**TASK GOAL:**
Pick out every line of the records below that contains the string "kern". Matching is case-sensitive.

**PROVIDED INFORMATION:**
================

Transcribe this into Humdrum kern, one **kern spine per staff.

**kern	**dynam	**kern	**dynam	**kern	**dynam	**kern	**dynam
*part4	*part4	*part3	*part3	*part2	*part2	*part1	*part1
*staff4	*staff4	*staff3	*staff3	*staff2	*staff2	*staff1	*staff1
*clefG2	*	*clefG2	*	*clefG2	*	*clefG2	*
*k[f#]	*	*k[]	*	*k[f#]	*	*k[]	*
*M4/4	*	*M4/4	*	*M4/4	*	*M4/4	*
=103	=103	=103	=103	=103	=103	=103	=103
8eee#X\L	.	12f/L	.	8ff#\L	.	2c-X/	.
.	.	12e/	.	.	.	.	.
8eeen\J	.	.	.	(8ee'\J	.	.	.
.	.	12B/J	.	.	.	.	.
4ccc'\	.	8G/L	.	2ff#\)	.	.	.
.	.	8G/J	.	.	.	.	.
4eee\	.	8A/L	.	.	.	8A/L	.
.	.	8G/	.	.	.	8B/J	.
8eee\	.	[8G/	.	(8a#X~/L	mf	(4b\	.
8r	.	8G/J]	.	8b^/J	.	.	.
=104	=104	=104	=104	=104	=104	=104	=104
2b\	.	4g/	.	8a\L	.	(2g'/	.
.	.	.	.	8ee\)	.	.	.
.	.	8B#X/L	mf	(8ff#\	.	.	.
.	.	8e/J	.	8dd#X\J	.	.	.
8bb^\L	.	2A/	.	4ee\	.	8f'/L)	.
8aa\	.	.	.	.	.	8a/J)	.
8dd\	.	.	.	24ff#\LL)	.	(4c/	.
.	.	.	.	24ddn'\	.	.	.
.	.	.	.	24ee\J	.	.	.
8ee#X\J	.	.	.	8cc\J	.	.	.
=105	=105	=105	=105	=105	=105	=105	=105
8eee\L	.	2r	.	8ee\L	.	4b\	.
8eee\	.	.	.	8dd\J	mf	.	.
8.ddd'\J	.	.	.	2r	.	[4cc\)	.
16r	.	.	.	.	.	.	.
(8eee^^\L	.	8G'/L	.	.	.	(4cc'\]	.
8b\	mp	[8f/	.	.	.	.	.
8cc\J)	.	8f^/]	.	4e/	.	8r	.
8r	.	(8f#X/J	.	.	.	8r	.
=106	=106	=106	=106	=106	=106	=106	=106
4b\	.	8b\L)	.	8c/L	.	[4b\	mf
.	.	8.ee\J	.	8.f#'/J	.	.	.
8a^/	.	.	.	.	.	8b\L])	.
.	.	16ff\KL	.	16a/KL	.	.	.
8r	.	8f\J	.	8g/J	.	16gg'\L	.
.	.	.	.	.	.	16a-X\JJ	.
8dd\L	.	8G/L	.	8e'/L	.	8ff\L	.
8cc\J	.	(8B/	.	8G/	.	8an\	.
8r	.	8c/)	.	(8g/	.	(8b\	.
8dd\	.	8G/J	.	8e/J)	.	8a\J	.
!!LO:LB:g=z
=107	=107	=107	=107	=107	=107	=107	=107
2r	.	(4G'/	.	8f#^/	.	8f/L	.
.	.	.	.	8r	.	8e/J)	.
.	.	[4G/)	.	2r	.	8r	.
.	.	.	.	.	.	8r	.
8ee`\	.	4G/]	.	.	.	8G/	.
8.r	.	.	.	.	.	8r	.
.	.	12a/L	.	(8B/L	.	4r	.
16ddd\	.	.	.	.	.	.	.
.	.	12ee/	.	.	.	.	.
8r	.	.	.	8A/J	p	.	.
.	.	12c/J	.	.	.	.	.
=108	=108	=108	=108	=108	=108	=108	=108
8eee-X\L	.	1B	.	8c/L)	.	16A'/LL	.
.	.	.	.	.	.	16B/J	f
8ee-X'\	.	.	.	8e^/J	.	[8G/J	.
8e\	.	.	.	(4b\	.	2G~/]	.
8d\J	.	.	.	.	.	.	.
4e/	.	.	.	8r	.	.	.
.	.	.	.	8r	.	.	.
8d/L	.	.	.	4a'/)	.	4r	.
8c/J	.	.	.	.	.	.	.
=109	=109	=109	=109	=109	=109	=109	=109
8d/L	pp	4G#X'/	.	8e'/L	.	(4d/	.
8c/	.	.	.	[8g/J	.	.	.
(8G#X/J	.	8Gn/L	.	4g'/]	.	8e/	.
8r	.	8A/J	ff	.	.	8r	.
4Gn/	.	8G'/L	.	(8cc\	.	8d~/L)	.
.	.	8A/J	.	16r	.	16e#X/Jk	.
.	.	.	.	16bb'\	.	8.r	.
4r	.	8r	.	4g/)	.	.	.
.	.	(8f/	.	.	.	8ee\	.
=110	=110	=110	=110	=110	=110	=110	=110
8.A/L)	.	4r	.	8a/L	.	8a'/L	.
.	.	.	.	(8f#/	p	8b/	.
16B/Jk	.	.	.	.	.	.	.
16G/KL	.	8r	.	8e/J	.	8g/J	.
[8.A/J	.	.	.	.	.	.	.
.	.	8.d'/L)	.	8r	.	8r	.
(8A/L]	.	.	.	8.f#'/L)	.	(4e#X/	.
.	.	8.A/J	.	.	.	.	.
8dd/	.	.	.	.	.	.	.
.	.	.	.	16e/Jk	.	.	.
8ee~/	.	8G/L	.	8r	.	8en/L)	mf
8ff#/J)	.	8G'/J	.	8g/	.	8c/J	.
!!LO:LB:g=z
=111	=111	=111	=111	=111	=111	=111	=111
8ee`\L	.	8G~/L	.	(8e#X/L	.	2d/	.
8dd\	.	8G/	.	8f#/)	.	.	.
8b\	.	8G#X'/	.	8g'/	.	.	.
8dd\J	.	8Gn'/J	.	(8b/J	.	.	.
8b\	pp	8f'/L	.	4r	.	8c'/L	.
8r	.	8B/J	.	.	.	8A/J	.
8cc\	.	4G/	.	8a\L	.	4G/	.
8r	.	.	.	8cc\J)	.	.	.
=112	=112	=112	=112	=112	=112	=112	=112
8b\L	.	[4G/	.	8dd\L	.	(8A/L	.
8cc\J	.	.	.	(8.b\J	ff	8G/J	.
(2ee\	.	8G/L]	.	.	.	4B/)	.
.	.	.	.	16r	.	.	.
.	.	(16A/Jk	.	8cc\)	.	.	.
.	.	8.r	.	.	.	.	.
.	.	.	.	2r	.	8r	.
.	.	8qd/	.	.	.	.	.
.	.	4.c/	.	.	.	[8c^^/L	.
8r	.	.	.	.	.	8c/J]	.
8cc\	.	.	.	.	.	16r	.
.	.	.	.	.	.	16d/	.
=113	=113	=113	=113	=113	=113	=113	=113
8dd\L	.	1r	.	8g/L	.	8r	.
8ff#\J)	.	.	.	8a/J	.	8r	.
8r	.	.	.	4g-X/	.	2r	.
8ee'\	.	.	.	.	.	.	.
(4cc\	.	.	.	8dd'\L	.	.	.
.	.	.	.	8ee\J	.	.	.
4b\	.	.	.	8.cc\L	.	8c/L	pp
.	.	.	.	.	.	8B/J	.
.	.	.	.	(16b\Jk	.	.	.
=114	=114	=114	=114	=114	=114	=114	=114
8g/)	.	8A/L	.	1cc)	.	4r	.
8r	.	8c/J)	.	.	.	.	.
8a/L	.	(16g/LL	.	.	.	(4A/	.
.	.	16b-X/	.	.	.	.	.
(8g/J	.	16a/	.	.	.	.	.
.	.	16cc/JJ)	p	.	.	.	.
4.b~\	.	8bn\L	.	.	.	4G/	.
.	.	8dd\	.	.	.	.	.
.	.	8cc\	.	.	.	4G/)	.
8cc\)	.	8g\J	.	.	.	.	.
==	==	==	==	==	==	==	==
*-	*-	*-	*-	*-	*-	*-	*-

================

**RESPONSE TO THE EXERCISE:**
Transcribe this into Humdrum kern, one **kern spine per staff.
**kern	**dynam	**kern	**dynam	**kern	**dynam	**kern	**dynam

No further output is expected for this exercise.